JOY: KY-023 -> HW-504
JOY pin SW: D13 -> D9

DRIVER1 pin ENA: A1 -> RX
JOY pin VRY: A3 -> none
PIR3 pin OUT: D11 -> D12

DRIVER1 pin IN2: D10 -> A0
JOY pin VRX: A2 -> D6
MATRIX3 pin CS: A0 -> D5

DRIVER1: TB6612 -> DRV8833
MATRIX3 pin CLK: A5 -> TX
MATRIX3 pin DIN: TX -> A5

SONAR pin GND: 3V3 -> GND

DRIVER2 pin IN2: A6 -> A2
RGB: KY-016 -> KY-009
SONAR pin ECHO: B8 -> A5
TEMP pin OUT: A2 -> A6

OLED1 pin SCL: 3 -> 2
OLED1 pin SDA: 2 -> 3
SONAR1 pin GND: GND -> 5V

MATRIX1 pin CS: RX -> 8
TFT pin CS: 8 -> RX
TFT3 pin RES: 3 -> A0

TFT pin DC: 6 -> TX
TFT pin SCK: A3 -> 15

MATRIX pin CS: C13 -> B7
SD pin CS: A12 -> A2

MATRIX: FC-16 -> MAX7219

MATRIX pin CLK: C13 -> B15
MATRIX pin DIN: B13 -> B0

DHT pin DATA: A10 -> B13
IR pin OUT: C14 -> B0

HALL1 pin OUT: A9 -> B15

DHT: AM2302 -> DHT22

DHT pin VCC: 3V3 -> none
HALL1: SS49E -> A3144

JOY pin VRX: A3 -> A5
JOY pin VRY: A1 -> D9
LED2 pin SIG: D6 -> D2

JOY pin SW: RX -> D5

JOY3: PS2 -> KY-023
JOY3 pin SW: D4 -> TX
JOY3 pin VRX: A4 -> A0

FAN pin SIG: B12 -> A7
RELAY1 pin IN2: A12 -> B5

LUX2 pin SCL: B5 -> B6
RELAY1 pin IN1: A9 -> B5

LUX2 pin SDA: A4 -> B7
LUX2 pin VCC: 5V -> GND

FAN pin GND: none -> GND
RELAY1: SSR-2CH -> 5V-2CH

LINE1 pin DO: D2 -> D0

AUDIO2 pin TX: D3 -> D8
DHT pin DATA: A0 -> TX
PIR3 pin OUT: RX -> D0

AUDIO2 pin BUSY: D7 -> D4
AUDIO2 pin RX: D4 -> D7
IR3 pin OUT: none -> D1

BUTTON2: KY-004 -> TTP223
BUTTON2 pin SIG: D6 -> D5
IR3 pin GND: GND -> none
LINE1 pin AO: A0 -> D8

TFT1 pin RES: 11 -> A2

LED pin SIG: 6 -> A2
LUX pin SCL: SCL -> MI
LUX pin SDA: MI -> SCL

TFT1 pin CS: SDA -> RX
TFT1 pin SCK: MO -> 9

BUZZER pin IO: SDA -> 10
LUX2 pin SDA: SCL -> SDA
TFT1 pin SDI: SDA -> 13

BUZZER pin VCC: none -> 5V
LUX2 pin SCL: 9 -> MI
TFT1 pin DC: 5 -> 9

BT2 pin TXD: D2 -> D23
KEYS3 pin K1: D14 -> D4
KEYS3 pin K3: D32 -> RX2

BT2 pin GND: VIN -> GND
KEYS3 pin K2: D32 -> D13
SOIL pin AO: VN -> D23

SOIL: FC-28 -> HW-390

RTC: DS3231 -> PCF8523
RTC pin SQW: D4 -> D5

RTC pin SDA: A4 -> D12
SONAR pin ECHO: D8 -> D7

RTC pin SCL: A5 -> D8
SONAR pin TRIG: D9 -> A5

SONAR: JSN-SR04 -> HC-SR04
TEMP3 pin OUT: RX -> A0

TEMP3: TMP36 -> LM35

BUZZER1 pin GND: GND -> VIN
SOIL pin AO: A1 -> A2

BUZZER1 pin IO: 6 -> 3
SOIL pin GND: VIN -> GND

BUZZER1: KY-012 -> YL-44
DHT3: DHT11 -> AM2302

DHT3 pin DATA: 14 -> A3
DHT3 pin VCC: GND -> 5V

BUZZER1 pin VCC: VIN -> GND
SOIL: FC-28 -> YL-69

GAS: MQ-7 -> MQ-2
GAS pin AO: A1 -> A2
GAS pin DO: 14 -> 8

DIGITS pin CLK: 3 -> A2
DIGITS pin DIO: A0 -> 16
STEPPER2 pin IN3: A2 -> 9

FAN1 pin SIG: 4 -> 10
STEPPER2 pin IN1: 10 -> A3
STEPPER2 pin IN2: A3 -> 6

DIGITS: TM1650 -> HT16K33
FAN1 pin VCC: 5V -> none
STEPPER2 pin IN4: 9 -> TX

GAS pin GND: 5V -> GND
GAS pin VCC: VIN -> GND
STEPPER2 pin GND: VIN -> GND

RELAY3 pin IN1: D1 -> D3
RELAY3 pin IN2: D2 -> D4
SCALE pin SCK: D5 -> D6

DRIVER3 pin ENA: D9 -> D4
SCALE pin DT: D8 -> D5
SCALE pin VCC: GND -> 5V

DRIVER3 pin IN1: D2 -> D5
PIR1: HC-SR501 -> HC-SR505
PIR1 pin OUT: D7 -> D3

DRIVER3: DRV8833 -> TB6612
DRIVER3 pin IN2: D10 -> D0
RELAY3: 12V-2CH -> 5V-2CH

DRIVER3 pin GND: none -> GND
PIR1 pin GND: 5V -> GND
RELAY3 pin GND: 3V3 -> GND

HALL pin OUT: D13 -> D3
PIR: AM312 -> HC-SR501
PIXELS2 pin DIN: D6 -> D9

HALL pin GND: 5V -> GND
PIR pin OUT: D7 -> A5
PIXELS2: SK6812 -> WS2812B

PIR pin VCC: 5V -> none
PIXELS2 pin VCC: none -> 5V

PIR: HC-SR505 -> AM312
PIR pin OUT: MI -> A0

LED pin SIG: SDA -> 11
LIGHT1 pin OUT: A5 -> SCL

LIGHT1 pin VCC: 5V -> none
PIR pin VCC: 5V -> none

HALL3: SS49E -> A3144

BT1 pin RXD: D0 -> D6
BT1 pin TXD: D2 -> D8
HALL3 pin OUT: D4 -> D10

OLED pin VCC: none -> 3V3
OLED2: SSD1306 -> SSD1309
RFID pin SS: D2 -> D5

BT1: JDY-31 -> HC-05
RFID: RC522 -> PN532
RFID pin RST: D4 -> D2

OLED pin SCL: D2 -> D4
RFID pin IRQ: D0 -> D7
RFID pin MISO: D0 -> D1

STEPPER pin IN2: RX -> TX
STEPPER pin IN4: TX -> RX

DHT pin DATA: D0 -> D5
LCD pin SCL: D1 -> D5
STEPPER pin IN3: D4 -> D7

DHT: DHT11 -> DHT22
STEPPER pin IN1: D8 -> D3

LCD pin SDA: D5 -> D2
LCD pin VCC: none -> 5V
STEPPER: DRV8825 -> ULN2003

* _Task directions_:
The entries must all be transcribed exactly.

* _Result below_:
JOY: KY-023 -> HW-504
JOY pin SW: D13 -> D9

DRIVER1 pin ENA: A1 -> RX
JOY pin VRY: A3 -> none
PIR3 pin OUT: D11 -> D12

DRIVER1 pin IN2: D10 -> A0
JOY pin VRX: A2 -> D6
MATRIX3 pin CS: A0 -> D5

DRIVER1: TB6612 -> DRV8833
MATRIX3 pin CLK: A5 -> TX
MATRIX3 pin DIN: TX -> A5

SONAR pin GND: 3V3 -> GND

DRIVER2 pin IN2: A6 -> A2
RGB: KY-016 -> KY-009
SONAR pin ECHO: B8 -> A5
TEMP pin OUT: A2 -> A6

OLED1 pin SCL: 3 -> 2
OLED1 pin SDA: 2 -> 3
SONAR1 pin GND: GND -> 5V

MATRIX1 pin CS: RX -> 8
TFT pin CS: 8 -> RX
TFT3 pin RES: 3 -> A0

TFT pin DC: 6 -> TX
TFT pin SCK: A3 -> 15

MATRIX pin CS: C13 -> B7
SD pin CS: A12 -> A2

MATRIX: FC-16 -> MAX7219

MATRIX pin CLK: C13 -> B15
MATRIX pin DIN: B13 -> B0

DHT pin DATA: A10 -> B13
IR pin OUT: C14 -> B0

HALL1 pin OUT: A9 -> B15

DHT: AM2302 -> DHT22

DHT pin VCC: 3V3 -> none
HALL1: SS49E -> A3144

JOY pin VRX: A3 -> A5
JOY pin VRY: A1 -> D9
LED2 pin SIG: D6 -> D2

JOY pin SW: RX -> D5

JOY3: PS2 -> KY-023
JOY3 pin SW: D4 -> TX
JOY3 pin VRX: A4 -> A0

FAN pin SIG: B12 -> A7
RELAY1 pin IN2: A12 -> B5

LUX2 pin SCL: B5 -> B6
RELAY1 pin IN1: A9 -> B5

LUX2 pin SDA: A4 -> B7
LUX2 pin VCC: 5V -> GND

FAN pin GND: none -> GND
RELAY1: SSR-2CH -> 5V-2CH

LINE1 pin DO: D2 -> D0

AUDIO2 pin TX: D3 -> D8
DHT pin DATA: A0 -> TX
PIR3 pin OUT: RX -> D0

AUDIO2 pin BUSY: D7 -> D4
AUDIO2 pin RX: D4 -> D7
IR3 pin OUT: none -> D1

BUTTON2: KY-004 -> TTP223
BUTTON2 pin SIG: D6 -> D5
IR3 pin GND: GND -> none
LINE1 pin AO: A0 -> D8

TFT1 pin RES: 11 -> A2

LED pin SIG: 6 -> A2
LUX pin SCL: SCL -> MI
LUX pin SDA: MI -> SCL

TFT1 pin CS: SDA -> RX
TFT1 pin SCK: MO -> 9

BUZZER pin IO: SDA -> 10
LUX2 pin SDA: SCL -> SDA
TFT1 pin SDI: SDA -> 13

BUZZER pin VCC: none -> 5V
LUX2 pin SCL: 9 -> MI
TFT1 pin DC: 5 -> 9

BT2 pin TXD: D2 -> D23
KEYS3 pin K1: D14 -> D4
KEYS3 pin K3: D32 -> RX2

BT2 pin GND: VIN -> GND
KEYS3 pin K2: D32 -> D13
SOIL pin AO: VN -> D23

SOIL: FC-28 -> HW-390

RTC: DS3231 -> PCF8523
RTC pin SQW: D4 -> D5

RTC pin SDA: A4 -> D12
SONAR pin ECHO: D8 -> D7

RTC pin SCL: A5 -> D8
SONAR pin TRIG: D9 -> A5

SONAR: JSN-SR04 -> HC-SR04
TEMP3 pin OUT: RX -> A0

TEMP3: TMP36 -> LM35

BUZZER1 pin GND: GND -> VIN
SOIL pin AO: A1 -> A2

BUZZER1 pin IO: 6 -> 3
SOIL pin GND: VIN -> GND

BUZZER1: KY-012 -> YL-44
DHT3: DHT11 -> AM2302

DHT3 pin DATA: 14 -> A3
DHT3 pin VCC: GND -> 5V

BUZZER1 pin VCC: VIN -> GND
SOIL: FC-28 -> YL-69

GAS: MQ-7 -> MQ-2
GAS pin AO: A1 -> A2
GAS pin DO: 14 -> 8

DIGITS pin CLK: 3 -> A2
DIGITS pin DIO: A0 -> 16
STEPPER2 pin IN3: A2 -> 9

FAN1 pin SIG: 4 -> 10
STEPPER2 pin IN1: 10 -> A3
STEPPER2 pin IN2: A3 -> 6

DIGITS: TM1650 -> HT16K33
FAN1 pin VCC: 5V -> none
STEPPER2 pin IN4: 9 -> TX

GAS pin GND: 5V -> GND
GAS pin VCC: VIN -> GND
STEPPER2 pin GND: VIN -> GND

RELAY3 pin IN1: D1 -> D3
RELAY3 pin IN2: D2 -> D4
SCALE pin SCK: D5 -> D6

DRIVER3 pin ENA: D9 -> D4
SCALE pin DT: D8 -> D5
SCALE pin VCC: GND -> 5V

DRIVER3 pin IN1: D2 -> D5
PIR1: HC-SR501 -> HC-SR505
PIR1 pin OUT: D7 -> D3

DRIVER3: DRV8833 -> TB6612
DRIVER3 pin IN2: D10 -> D0
RELAY3: 12V-2CH -> 5V-2CH

DRIVER3 pin GND: none -> GND
PIR1 pin GND: 5V -> GND
RELAY3 pin GND: 3V3 -> GND

HALL pin OUT: D13 -> D3
PIR: AM312 -> HC-SR501
PIXELS2 pin DIN: D6 -> D9

HALL pin GND: 5V -> GND
PIR pin OUT: D7 -> A5
PIXELS2: SK6812 -> WS2812B

PIR pin VCC: 5V -> none
PIXELS2 pin VCC: none -> 5V

PIR: HC-SR505 -> AM312
PIR pin OUT: MI -> A0

LED pin SIG: SDA -> 11
LIGHT1 pin OUT: A5 -> SCL

LIGHT1 pin VCC: 5V -> none
PIR pin VCC: 5V -> none

HALL3: SS49E -> A3144

BT1 pin RXD: D0 -> D6
BT1 pin TXD: D2 -> D8
HALL3 pin OUT: D4 -> D10

OLED pin VCC: none -> 3V3
OLED2: SSD1306 -> SSD1309
RFID pin SS: D2 -> D5

BT1: JDY-31 -> HC-05
RFID: RC522 -> PN532
RFID pin RST: D4 -> D2

OLED pin SCL: D2 -> D4
RFID pin IRQ: D0 -> D7
RFID pin MISO: D0 -> D1

STEPPER pin IN2: RX -> TX
STEPPER pin IN4: TX -> RX

DHT pin DATA: D0 -> D5
LCD pin SCL: D1 -> D5
STEPPER pin IN3: D4 -> D7

DHT: DHT11 -> DHT22
STEPPER pin IN1: D8 -> D3

LCD pin SDA: D5 -> D2
LCD pin VCC: none -> 5V
STEPPER: DRV8825 -> ULN2003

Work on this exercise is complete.